§ Supplied data:
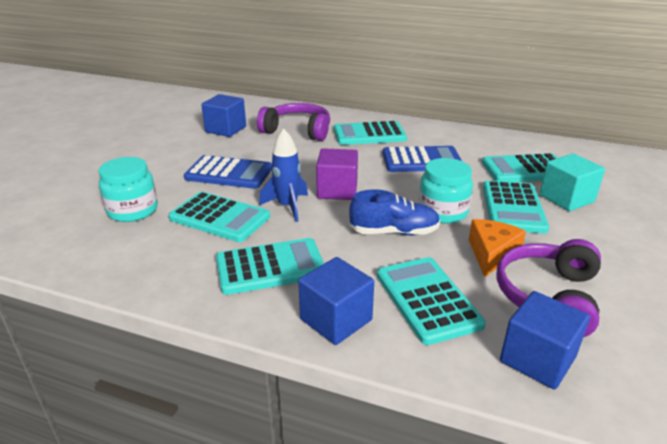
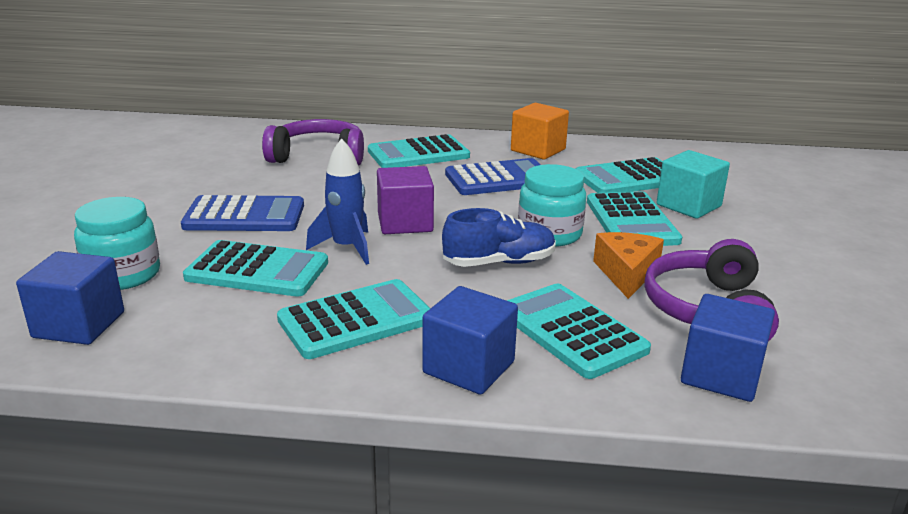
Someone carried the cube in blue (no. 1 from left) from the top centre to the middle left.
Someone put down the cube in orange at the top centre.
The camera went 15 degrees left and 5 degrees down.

§ Instructions for the task:
The answer must be the full listing, exact in every line, with the pictures removed.

§ Written solution:
Someone carried the cube in blue (no. 1 from left) from the top centre to the middle left.
Someone put down the cube in orange at the top centre.
The camera went 15 degrees left and 5 degrees down.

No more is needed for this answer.